:: SUPPLIED RECORDS ::

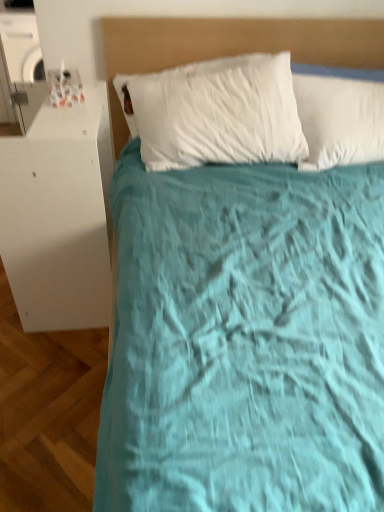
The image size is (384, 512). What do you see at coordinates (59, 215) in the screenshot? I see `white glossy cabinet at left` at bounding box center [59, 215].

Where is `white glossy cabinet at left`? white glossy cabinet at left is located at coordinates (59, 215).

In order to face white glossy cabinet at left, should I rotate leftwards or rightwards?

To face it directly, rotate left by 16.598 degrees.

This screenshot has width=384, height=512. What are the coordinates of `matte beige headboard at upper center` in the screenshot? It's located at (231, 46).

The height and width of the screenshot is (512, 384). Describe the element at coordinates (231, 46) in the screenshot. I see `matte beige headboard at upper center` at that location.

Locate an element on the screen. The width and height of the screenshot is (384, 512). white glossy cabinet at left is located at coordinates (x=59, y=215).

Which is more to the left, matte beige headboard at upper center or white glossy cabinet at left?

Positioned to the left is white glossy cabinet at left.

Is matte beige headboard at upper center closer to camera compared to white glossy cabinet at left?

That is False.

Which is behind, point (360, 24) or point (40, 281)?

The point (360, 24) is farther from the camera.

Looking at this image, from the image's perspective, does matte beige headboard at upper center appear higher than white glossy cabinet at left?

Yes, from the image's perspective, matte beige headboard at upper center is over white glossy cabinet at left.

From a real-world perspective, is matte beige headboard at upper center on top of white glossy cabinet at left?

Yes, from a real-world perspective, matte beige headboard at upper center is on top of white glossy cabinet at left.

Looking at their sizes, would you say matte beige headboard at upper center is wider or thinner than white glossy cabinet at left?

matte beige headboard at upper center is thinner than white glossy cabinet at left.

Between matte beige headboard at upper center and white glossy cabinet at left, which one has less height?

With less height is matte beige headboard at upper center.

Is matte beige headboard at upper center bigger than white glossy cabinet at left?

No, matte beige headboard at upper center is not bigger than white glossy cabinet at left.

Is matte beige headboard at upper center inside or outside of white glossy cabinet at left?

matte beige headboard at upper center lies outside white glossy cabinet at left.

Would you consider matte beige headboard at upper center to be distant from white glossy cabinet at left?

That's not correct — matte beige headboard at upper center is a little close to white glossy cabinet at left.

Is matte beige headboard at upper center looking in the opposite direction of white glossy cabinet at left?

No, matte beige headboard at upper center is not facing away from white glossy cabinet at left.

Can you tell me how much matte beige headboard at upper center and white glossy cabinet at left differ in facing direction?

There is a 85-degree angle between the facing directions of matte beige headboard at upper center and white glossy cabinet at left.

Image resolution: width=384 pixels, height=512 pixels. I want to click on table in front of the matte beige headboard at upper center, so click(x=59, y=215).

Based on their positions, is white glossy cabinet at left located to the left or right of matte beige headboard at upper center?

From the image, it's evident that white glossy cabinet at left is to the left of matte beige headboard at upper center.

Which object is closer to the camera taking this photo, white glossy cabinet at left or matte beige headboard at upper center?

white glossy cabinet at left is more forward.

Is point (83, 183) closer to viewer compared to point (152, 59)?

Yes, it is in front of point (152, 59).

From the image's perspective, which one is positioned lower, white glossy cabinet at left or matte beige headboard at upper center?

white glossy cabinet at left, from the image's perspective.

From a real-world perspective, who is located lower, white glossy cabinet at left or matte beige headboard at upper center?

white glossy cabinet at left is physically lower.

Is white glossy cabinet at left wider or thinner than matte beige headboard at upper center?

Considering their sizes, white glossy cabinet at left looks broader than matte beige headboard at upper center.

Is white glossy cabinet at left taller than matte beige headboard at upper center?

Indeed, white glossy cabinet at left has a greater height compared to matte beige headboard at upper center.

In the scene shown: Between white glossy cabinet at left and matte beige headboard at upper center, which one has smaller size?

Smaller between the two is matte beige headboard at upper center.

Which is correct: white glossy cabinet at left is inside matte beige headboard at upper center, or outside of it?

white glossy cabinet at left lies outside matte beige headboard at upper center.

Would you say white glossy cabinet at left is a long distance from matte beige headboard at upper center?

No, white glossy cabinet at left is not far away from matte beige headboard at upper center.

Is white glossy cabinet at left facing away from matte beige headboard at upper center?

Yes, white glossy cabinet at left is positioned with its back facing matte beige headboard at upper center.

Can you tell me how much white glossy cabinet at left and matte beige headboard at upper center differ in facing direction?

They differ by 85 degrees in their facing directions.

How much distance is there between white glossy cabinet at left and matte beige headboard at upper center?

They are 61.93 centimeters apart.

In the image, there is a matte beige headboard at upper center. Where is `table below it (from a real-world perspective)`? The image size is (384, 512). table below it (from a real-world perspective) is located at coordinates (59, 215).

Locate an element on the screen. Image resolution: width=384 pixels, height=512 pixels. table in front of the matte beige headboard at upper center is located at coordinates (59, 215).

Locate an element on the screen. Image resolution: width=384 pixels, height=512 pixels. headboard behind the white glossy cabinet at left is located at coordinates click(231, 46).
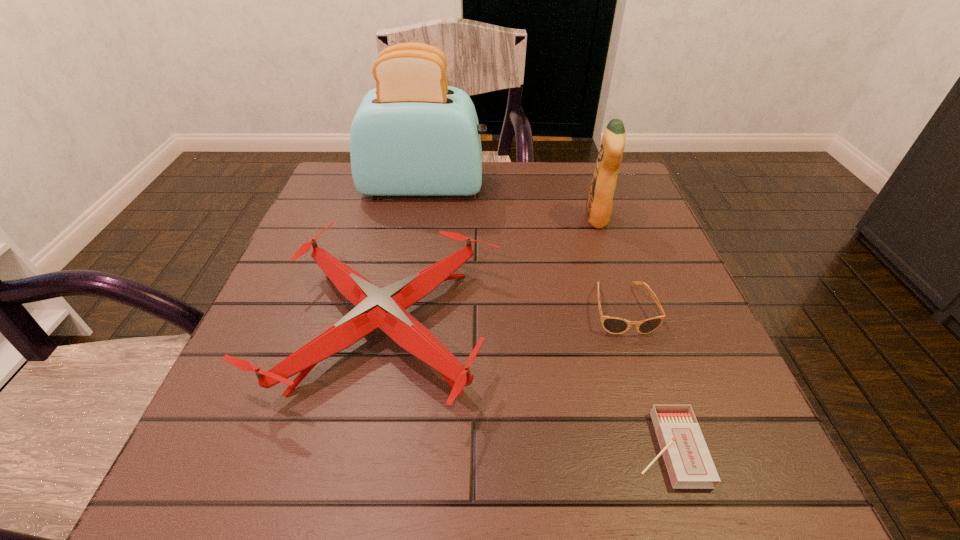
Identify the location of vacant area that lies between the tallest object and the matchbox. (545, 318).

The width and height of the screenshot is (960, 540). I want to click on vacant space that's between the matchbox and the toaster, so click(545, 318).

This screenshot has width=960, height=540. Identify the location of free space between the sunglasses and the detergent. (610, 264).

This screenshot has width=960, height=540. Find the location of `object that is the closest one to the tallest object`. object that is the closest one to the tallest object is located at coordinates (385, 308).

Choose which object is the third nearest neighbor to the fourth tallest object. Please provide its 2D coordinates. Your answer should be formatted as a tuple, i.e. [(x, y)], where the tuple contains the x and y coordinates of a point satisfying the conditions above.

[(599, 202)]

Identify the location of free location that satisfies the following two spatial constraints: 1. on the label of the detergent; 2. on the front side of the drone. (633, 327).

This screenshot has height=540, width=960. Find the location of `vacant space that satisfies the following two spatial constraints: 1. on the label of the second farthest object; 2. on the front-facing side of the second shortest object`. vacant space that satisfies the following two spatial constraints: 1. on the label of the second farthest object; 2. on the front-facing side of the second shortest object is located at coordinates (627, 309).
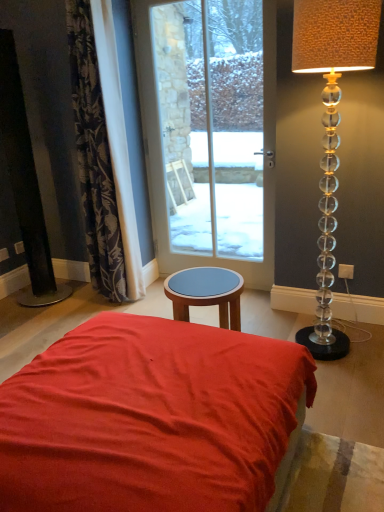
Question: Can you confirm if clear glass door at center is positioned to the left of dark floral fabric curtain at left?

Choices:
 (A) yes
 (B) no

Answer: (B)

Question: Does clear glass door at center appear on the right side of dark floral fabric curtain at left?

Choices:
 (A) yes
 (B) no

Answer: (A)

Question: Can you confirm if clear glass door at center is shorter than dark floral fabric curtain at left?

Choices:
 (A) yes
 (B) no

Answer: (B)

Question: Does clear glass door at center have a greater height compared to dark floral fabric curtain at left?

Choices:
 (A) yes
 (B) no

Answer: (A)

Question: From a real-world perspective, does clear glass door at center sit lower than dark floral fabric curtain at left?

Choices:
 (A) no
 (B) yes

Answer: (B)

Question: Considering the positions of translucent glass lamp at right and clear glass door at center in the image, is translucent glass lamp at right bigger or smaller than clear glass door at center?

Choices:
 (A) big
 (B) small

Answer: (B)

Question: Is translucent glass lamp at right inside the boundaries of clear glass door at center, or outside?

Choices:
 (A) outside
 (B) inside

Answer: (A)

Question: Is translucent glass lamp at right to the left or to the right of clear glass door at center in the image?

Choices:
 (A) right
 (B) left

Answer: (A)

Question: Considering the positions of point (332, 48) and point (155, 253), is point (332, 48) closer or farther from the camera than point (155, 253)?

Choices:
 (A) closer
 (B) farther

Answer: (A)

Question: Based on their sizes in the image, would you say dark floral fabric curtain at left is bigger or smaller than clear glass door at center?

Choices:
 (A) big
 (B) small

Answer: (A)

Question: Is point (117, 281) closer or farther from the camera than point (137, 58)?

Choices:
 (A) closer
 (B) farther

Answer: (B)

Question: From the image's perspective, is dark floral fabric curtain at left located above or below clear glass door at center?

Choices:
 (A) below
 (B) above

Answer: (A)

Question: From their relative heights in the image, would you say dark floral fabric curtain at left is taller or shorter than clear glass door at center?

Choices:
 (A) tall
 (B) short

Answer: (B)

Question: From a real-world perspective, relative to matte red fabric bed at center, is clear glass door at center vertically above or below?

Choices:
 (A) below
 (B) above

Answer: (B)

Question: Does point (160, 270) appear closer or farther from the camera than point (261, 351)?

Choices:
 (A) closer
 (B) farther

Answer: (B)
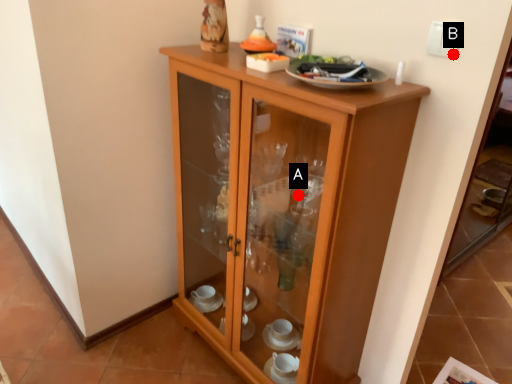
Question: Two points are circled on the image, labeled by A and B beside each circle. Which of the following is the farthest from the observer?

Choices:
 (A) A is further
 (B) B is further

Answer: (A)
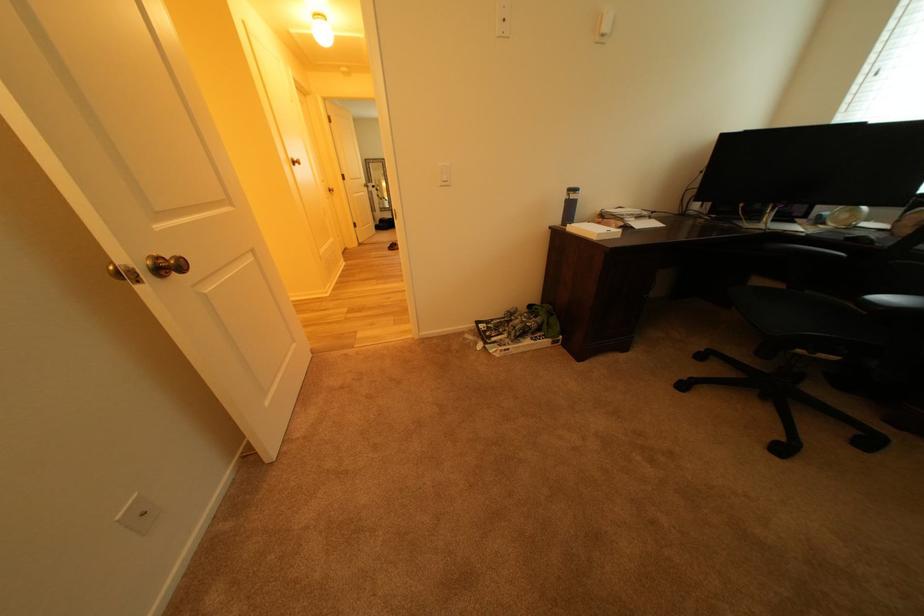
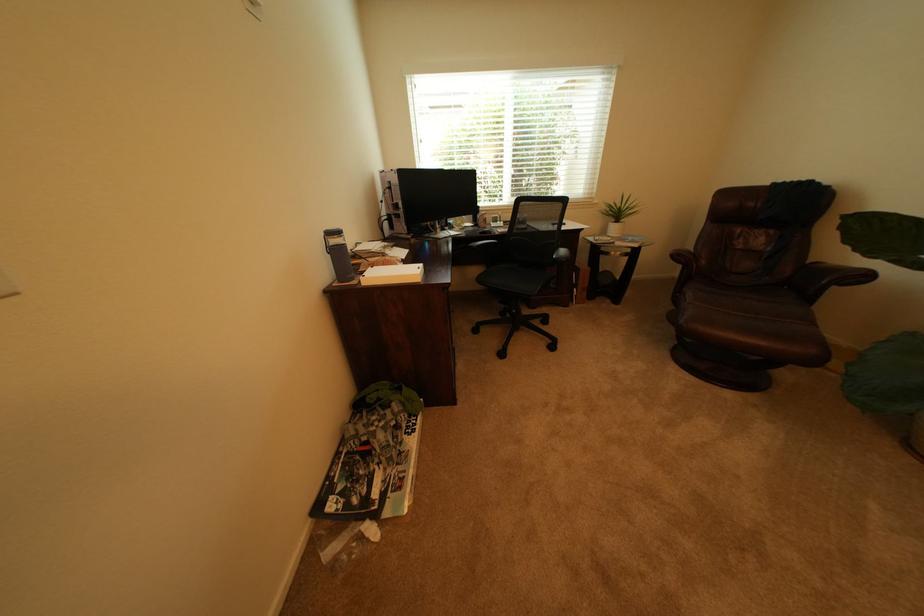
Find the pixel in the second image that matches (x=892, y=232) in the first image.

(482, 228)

:::

— ASSIGNMENT —
Please repeat the lines of the records word for word, beginning at the line that has "Locate an element on the screen. The" and stopping after the line that has "Is matte beige headboard at upper center looking".

— SOLUTION —
Locate an element on the screen. The width and height of the screenshot is (384, 512). white glossy cabinet at left is located at coordinates (x=59, y=215).

Which is more to the left, matte beige headboard at upper center or white glossy cabinet at left?

Positioned to the left is white glossy cabinet at left.

Is matte beige headboard at upper center closer to camera compared to white glossy cabinet at left?

That is False.

Which is behind, point (360, 24) or point (40, 281)?

The point (360, 24) is farther from the camera.

Looking at this image, from the image's perspective, does matte beige headboard at upper center appear higher than white glossy cabinet at left?

Yes, from the image's perspective, matte beige headboard at upper center is over white glossy cabinet at left.

From a real-world perspective, is matte beige headboard at upper center on top of white glossy cabinet at left?

Yes, from a real-world perspective, matte beige headboard at upper center is on top of white glossy cabinet at left.

Looking at their sizes, would you say matte beige headboard at upper center is wider or thinner than white glossy cabinet at left?

matte beige headboard at upper center is thinner than white glossy cabinet at left.

Between matte beige headboard at upper center and white glossy cabinet at left, which one has less height?

With less height is matte beige headboard at upper center.

Is matte beige headboard at upper center bigger than white glossy cabinet at left?

No, matte beige headboard at upper center is not bigger than white glossy cabinet at left.

Is matte beige headboard at upper center inside or outside of white glossy cabinet at left?

matte beige headboard at upper center lies outside white glossy cabinet at left.

Would you consider matte beige headboard at upper center to be distant from white glossy cabinet at left?

That's not correct — matte beige headboard at upper center is a little close to white glossy cabinet at left.

Is matte beige headboard at upper center looking in the opposite direction of white glossy cabinet at left?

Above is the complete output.